#### Supplied information

--- START ---

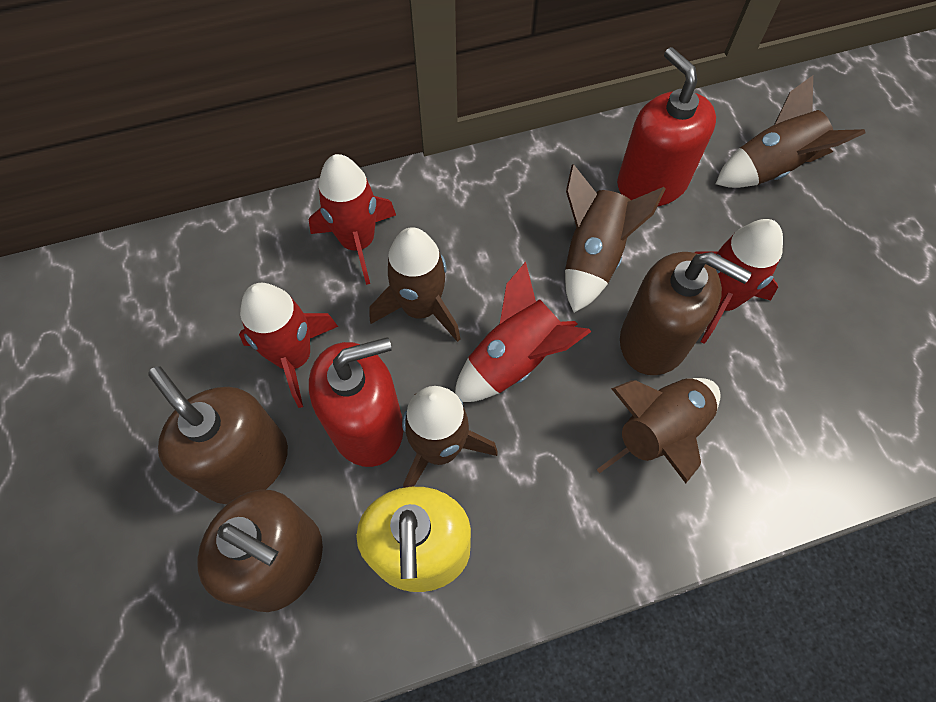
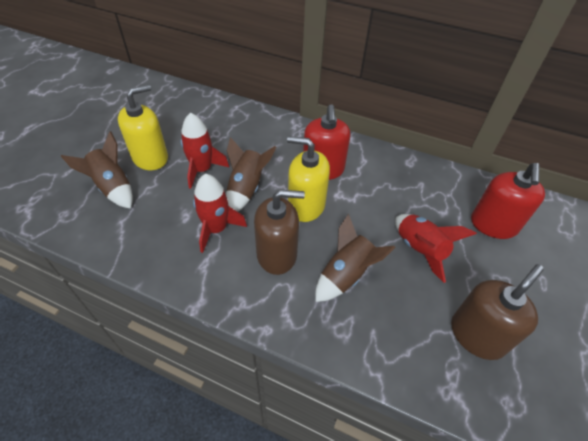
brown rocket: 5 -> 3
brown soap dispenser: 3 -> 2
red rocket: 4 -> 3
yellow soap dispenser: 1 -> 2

--- END ---

#### Goal of the exercise
Repeat the material exactly. Any picture in it should be dropped.

#### Exercise solution
brown rocket: 5 -> 3
brown soap dispenser: 3 -> 2
red rocket: 4 -> 3
yellow soap dispenser: 1 -> 2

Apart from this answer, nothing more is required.